[Opening Supplied records section]

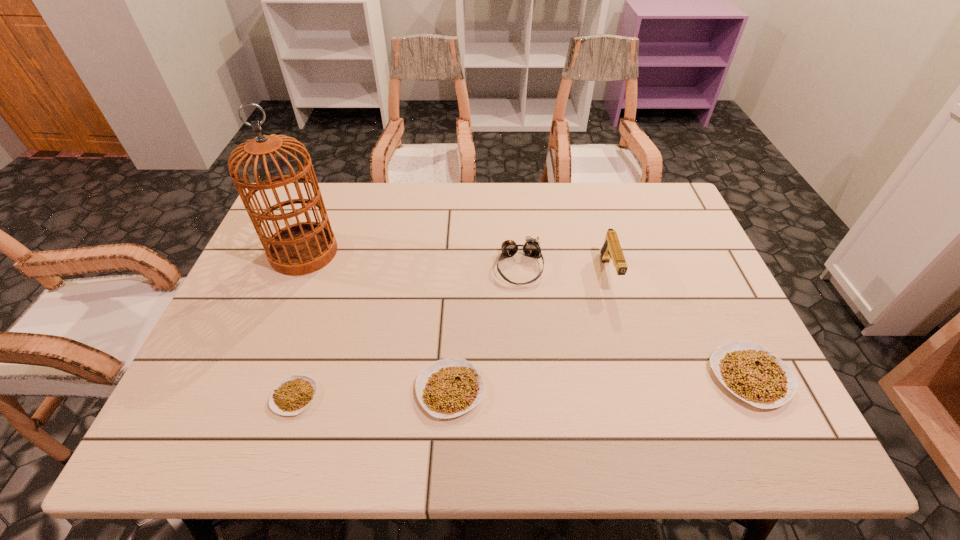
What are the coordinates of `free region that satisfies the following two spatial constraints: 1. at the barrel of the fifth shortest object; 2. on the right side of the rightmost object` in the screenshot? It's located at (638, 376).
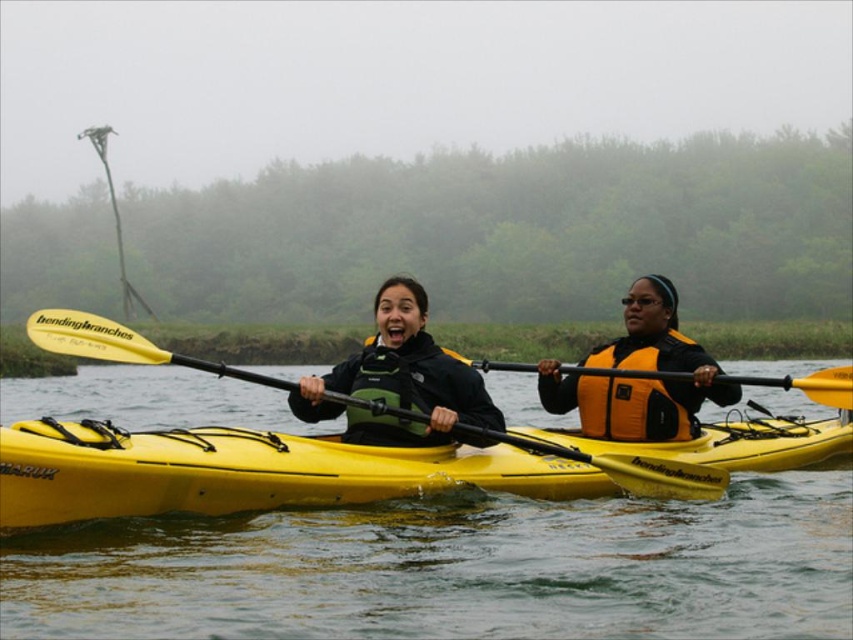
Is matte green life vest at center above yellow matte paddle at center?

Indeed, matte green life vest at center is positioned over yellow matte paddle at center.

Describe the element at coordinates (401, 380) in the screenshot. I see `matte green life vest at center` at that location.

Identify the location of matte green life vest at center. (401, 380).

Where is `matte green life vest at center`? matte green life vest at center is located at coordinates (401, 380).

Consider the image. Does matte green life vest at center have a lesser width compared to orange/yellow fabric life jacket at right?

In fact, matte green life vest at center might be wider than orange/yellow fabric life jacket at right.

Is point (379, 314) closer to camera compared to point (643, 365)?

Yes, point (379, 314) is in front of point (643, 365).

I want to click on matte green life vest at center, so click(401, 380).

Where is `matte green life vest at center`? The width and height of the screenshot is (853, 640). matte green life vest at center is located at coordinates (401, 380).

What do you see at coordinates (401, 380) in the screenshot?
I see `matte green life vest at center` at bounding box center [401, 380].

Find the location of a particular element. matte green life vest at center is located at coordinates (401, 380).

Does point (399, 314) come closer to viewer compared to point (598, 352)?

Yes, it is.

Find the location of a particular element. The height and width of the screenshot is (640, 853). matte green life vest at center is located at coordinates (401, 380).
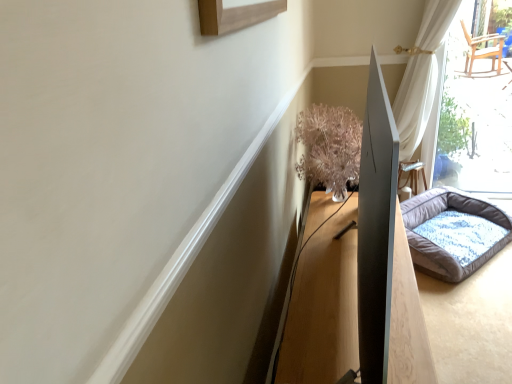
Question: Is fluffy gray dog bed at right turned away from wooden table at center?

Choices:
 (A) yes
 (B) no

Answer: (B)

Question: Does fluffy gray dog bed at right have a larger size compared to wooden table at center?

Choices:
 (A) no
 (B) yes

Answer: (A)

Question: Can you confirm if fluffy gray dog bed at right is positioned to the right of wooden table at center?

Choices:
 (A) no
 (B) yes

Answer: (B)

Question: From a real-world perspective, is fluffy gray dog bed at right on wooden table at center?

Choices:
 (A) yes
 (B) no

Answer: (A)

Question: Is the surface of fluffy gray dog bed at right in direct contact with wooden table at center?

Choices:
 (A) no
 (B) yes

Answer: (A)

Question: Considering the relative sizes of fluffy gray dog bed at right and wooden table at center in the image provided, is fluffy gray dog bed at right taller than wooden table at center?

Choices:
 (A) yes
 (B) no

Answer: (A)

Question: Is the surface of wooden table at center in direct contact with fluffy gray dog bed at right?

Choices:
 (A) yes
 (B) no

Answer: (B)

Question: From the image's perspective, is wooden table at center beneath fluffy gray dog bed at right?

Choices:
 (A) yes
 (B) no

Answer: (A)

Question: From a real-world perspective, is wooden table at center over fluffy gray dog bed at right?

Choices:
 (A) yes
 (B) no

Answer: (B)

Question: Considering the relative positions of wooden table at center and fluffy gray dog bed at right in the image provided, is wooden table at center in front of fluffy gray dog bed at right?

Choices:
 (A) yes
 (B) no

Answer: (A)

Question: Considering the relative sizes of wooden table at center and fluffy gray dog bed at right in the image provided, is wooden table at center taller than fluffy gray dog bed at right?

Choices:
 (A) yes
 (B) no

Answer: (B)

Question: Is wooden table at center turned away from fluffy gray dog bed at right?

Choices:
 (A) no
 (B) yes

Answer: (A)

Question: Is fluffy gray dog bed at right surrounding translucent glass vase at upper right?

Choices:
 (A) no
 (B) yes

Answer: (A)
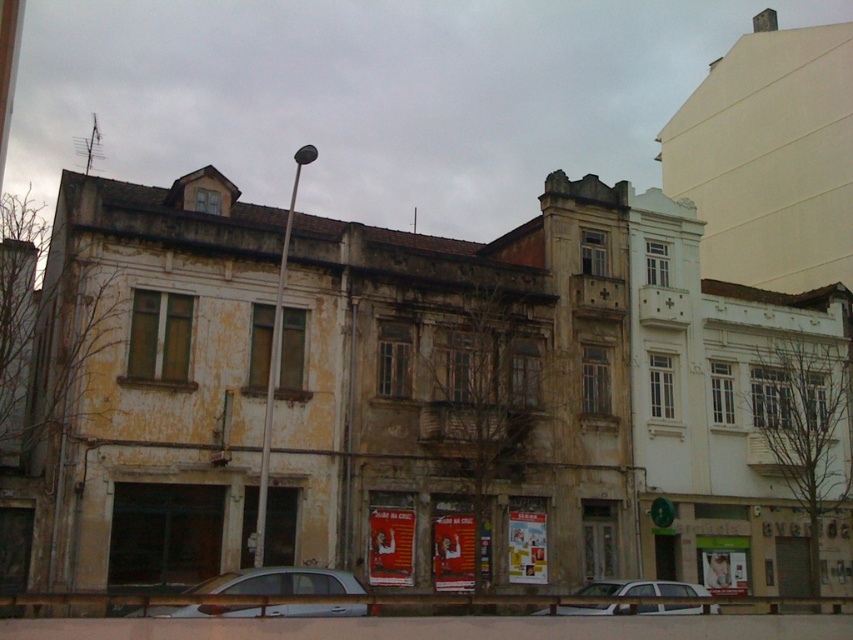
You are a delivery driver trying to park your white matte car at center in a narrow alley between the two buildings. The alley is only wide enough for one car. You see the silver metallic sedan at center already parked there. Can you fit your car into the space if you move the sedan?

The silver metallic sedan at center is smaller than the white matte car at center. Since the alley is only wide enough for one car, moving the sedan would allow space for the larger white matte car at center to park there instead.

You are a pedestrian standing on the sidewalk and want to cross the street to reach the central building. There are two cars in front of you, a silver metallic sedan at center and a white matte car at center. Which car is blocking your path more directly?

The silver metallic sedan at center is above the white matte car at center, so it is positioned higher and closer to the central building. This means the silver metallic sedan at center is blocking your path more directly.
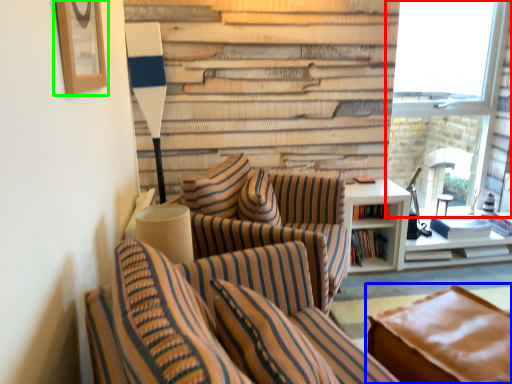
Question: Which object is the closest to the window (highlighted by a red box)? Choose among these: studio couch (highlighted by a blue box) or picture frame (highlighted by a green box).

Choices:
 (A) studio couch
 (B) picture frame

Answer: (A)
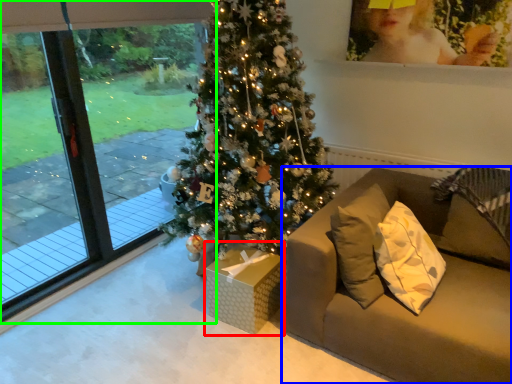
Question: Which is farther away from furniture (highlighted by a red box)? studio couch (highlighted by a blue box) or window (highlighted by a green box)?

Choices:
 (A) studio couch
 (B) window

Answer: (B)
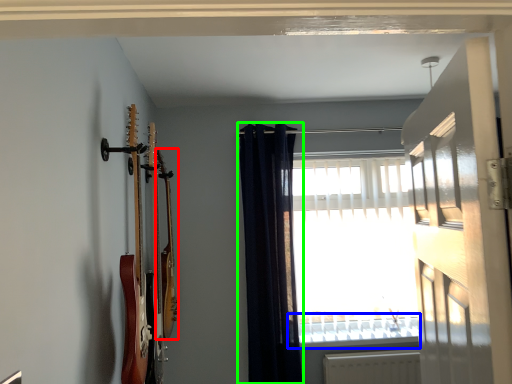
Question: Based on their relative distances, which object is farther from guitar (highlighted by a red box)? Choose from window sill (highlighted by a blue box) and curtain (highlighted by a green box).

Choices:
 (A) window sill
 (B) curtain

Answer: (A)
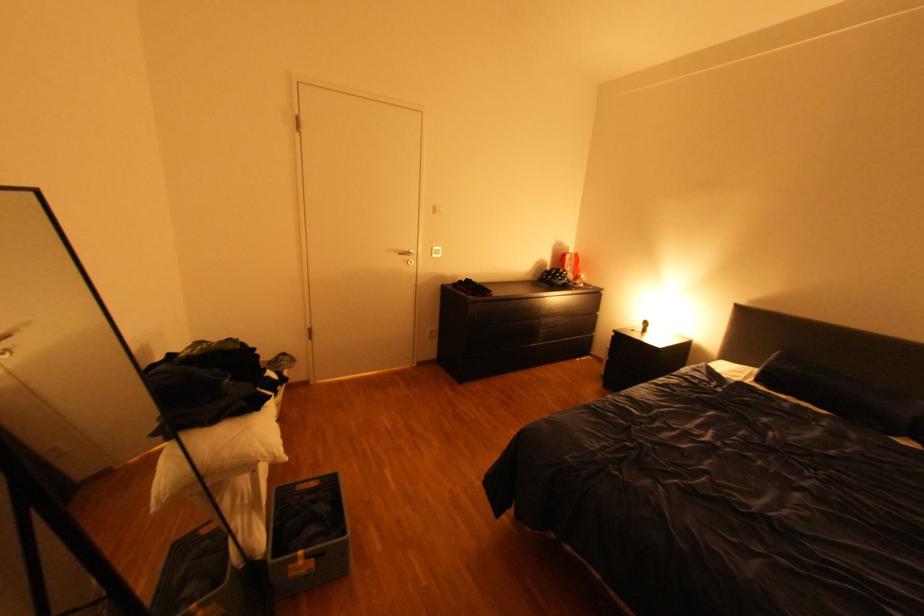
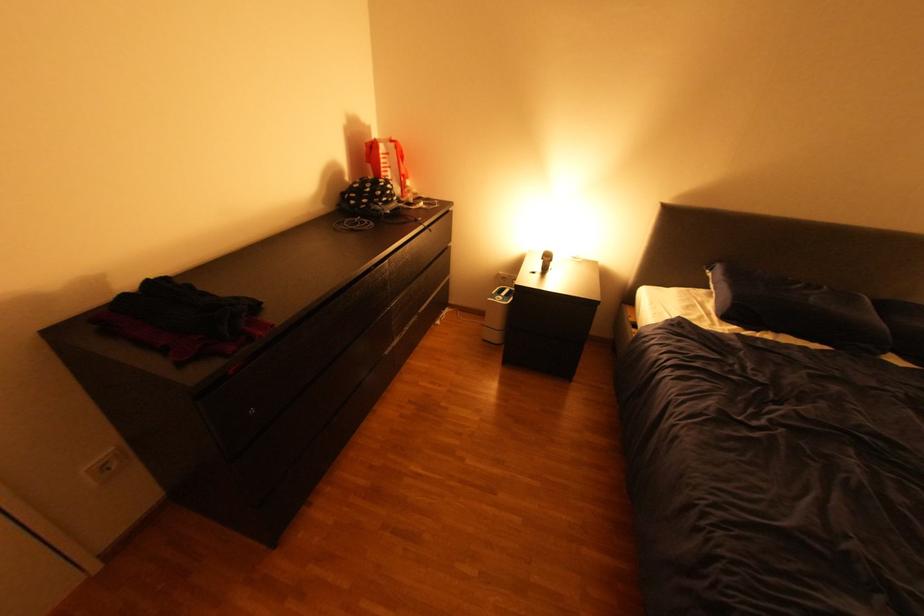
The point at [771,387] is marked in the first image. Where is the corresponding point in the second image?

[Closing Supplied records section]

(Work required)
Put each line of the listing above into a Markdown table with the columns Number and Entry, numbering the rows in order and skipping blank lines. Leave the pictures out.

(Answer for the task)
| Number | Entry |
|---|---|
| 1 | What are the coordinates of `free region that satisfies the following two spatial constraints: 1. at the barrel of the fifth shortest object; 2. on the right side of the rightmost object` in the screenshot? It's located at (638, 376). |
| 2 | Is matte green life vest at center above yellow matte paddle at center? |
| 3 | Indeed, matte green life vest at center is positioned over yellow matte paddle at center. |
| 4 | Describe the element at coordinates (401, 380) in the screenshot. I see `matte green life vest at center` at that location. |
| 5 | Identify the location of matte green life vest at center. (401, 380). |
| 6 | Where is `matte green life vest at center`? matte green life vest at center is located at coordinates (401, 380). |
| 7 | Consider the image. Does matte green life vest at center have a lesser width compared to orange/yellow fabric life jacket at right? |
| 8 | In fact, matte green life vest at center might be wider than orange/yellow fabric life jacket at right. |
| 9 | Is point (379, 314) closer to camera compared to point (643, 365)? |
| 10 | Yes, point (379, 314) is in front of point (643, 365). |
| 11 | I want to click on matte green life vest at center, so click(401, 380). |
| 12 | Where is `matte green life vest at center`? The width and height of the screenshot is (853, 640). matte green life vest at center is located at coordinates (401, 380). |
| 13 | What do you see at coordinates (401, 380) in the screenshot? |
| 14 | I see `matte green life vest at center` at bounding box center [401, 380]. |
| 15 | Find the location of a particular element. matte green life vest at center is located at coordinates (401, 380). |
| 16 | Does point (399, 314) come closer to viewer compared to point (598, 352)? |
| 17 | Yes, it is. |
| 18 | Find the location of a particular element. The height and width of the screenshot is (640, 853). matte green life vest at center is located at coordinates (401, 380). |
| 19 | Question: Is fluffy gray dog bed at right turned away from wooden table at center? |
| 20 | Choices: |
| 21 |  (A) yes |
| 22 |  (B) no |
| 23 | Answer: (B) |
| 24 | Question: Does fluffy gray dog bed at right have a larger size compared to wooden table at center? |
| 25 | Choices: |
| 26 |  (A) no |
| 27 |  (B) yes |
| 28 | Answer: (A) |
| 29 | Question: Can you confirm if fluffy gray dog bed at right is positioned to the right of wooden table at center? |
| 30 | Choices: |
| 31 |  (A) no |
| 32 |  (B) yes |
| 33 | Answer: (B) |
| 34 | Question: From a real-world perspective, is fluffy gray dog bed at right on wooden table at center? |
| 35 | Choices: |
| 36 |  (A) yes |
| 37 |  (B) no |
| 38 | Answer: (A) |
| 39 | Question: Is the surface of fluffy gray dog bed at right in direct contact with wooden table at center? |
| 40 | Choices: |
| 41 |  (A) no |
| 42 |  (B) yes |
| 43 | Answer: (A) |
| 44 | Question: Considering the relative sizes of fluffy gray dog bed at right and wooden table at center in the image provided, is fluffy gray dog bed at right taller than wooden table at center? |
| 45 | Choices: |
| 46 |  (A) yes |
| 47 |  (B) no |
| 48 | Answer: (A) |
| 49 | Question: Is the surface of wooden table at center in direct contact with fluffy gray dog bed at right? |
| 50 | Choices: |
| 51 |  (A) yes |
| 52 |  (B) no |
| 53 | Answer: (B) |
| 54 | Question: From the image's perspective, is wooden table at center beneath fluffy gray dog bed at right? |
| 55 | Choices: |
| 56 |  (A) yes |
| 57 |  (B) no |
| 58 | Answer: (A) |
| 59 | Question: From a real-world perspective, is wooden table at center over fluffy gray dog bed at right? |
| 60 | Choices: |
| 61 |  (A) yes |
| 62 |  (B) no |
| 63 | Answer: (B) |
| 64 | Question: Considering the relative positions of wooden table at center and fluffy gray dog bed at right in the image provided, is wooden table at center in front of fluffy gray dog bed at right? |
| 65 | Choices: |
| 66 |  (A) yes |
| 67 |  (B) no |
| 68 | Answer: (A) |
| 69 | Question: Considering the relative sizes of wooden table at center and fluffy gray dog bed at right in the image provided, is wooden table at center taller than fluffy gray dog bed at right? |
| 70 | Choices: |
| 71 |  (A) yes |
| 72 |  (B) no |
| 73 | Answer: (B) |
| 74 | Question: Is wooden table at center turned away from fluffy gray dog bed at right? |
| 75 | Choices: |
| 76 |  (A) no |
| 77 |  (B) yes |
| 78 | Answer: (A) |
| 79 | Question: Is fluffy gray dog bed at right surrounding translucent glass vase at upper right? |
| 80 | Choices: |
| 81 |  (A) no |
| 82 |  (B) yes |
| 83 | Answer: (A) |
| 84 | You are a delivery driver trying to park your white matte car at center in a narrow alley between the two buildings. The alley is only wide enough for one car. You see the silver metallic sedan at center already parked there. Can you fit your car into the space if you move the sedan? |
| 85 | The silver metallic sedan at center is smaller than the white matte car at center. Since the alley is only wide enough for one car, moving the sedan would allow space for the larger white matte car at center to park there instead. |
| 86 | You are a pedestrian standing on the sidewalk and want to cross the street to reach the central building. There are two cars in front of you, a silver metallic sedan at center and a white matte car at center. Which car is blocking your path more directly? |
| 87 | The silver metallic sedan at center is above the white matte car at center, so it is positioned higher and closer to the central building. This means the silver metallic sedan at center is blocking your path more directly. |
| 88 | Question: Which object is the closest to the window (highlighted by a red box)? Choose among these: studio couch (highlighted by a blue box) or picture frame (highlighted by a green box). |
| 89 | Choices: |
| 90 |  (A) studio couch |
| 91 |  (B) picture frame |
| 92 | Answer: (A) |
| 93 | Question: Which is farther away from furniture (highlighted by a red box)? studio couch (highlighted by a blue box) or window (highlighted by a green box)? |
| 94 | Choices: |
| 95 |  (A) studio couch |
| 96 |  (B) window |
| 97 | Answer: (B) |
| 98 | Question: Based on their relative distances, which object is farther from guitar (highlighted by a red box)? Choose from window sill (highlighted by a blue box) and curtain (highlighted by a green box). |
| 99 | Choices: |
| 100 |  (A) window sill |
| 101 |  (B) curtain |
| 102 | Answer: (A) |
| 103 | The point at [771,387] is marked in the first image. Where is the corresponding point in the second image? |